▶ _EXERCISE DESCRIPTION_
When a line below holds the string "plus", show that line.

▶ _GIVEN RECORDS_

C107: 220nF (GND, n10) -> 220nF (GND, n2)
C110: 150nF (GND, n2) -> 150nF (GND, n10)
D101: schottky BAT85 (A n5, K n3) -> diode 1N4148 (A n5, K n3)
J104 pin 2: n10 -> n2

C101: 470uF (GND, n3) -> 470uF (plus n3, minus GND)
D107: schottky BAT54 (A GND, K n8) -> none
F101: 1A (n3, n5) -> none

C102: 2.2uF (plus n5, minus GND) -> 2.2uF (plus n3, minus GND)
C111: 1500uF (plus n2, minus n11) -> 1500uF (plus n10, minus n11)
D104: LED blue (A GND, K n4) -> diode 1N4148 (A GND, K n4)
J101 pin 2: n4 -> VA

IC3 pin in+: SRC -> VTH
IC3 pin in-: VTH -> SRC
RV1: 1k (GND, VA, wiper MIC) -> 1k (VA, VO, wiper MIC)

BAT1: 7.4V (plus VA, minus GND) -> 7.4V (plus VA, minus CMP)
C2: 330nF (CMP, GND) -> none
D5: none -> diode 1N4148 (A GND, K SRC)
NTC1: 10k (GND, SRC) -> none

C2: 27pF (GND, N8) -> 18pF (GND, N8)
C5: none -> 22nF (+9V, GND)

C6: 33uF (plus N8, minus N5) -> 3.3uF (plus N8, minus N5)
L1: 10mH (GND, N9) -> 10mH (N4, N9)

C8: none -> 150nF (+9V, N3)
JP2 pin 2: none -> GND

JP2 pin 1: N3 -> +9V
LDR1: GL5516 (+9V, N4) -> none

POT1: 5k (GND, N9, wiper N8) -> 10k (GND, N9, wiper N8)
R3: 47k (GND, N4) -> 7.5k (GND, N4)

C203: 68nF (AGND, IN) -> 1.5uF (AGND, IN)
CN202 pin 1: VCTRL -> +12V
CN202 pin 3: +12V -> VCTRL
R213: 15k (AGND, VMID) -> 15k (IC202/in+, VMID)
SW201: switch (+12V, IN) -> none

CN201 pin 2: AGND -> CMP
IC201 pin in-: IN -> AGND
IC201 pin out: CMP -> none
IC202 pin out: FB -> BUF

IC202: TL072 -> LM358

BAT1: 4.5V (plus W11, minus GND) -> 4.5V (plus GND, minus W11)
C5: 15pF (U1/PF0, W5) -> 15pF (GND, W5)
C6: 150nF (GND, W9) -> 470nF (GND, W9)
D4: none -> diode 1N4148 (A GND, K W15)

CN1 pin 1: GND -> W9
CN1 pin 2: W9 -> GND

▶ _WRITTEN RESPONSE_
C101: 470uF (GND, n3) -> 470uF (plus n3, minus GND)
C102: 2.2uF (plus n5, minus GND) -> 2.2uF (plus n3, minus GND)
C111: 1500uF (plus n2, minus n11) -> 1500uF (plus n10, minus n11)
BAT1: 7.4V (plus VA, minus GND) -> 7.4V (plus VA, minus CMP)
C6: 33uF (plus N8, minus N5) -> 3.3uF (plus N8, minus N5)
BAT1: 4.5V (plus W11, minus GND) -> 4.5V (plus GND, minus W11)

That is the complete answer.